# [Exercise objective]
Without the pictures, retype exactly the lines from the top of the entries below through the line that contains "(591, 526) = (652, 444): grey".
━━ Data provided
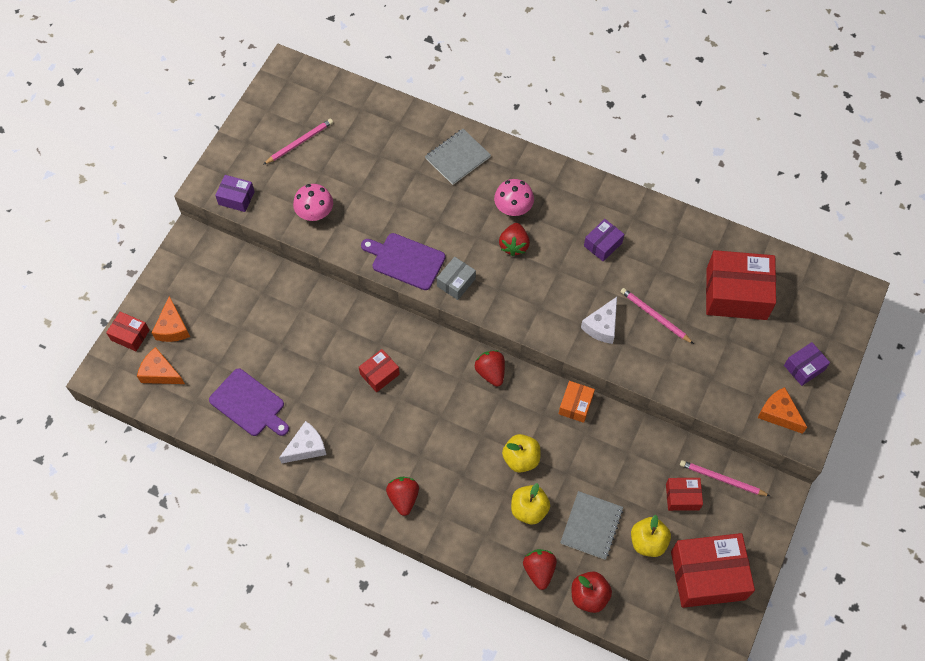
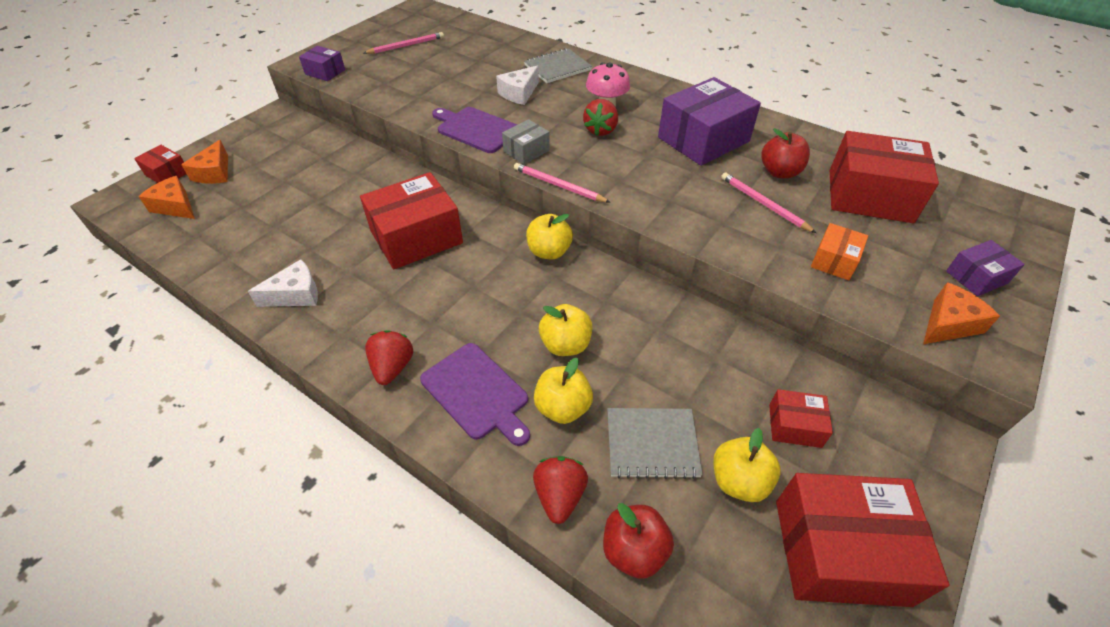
camera: 10 degrees right, 15 degrees down
(249, 404) = (253, 245): purple cutting board -> purple cutting board (477, 393)
(315, 213) = (397, 88): pink mushroom -> none
(379, 374) = (416, 237): red box -> red box, size x2.01
(491, 372) = (549, 252): red strawberry -> yellow apple
(575, 405) = (649, 297): orange box -> orange box (834, 261)
(591, 526) = (652, 444): grey notebook -> grey notebook turned 60 degrees clockwise
(602, 326) = (695, 205): white cheese -> white cheese (519, 93)
(603, 244) = (703, 139): purple box -> purple box, size x2.01
(667, 277) = (779, 172): none -> red apple
(722, 479) = (855, 411): pink pencil -> pink pencil (558, 185)
(779, 414) = (948, 324): orange cheese -> orange cheese turned 90 degrees clockwise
━━━━
# [Answer space]
camera: 10 degrees right, 15 degrees down
(249, 404) = (253, 245): purple cutting board -> purple cutting board (477, 393)
(315, 213) = (397, 88): pink mushroom -> none
(379, 374) = (416, 237): red box -> red box, size x2.01
(491, 372) = (549, 252): red strawberry -> yellow apple
(575, 405) = (649, 297): orange box -> orange box (834, 261)
(591, 526) = (652, 444): grey notebook -> grey notebook turned 60 degrees clockwise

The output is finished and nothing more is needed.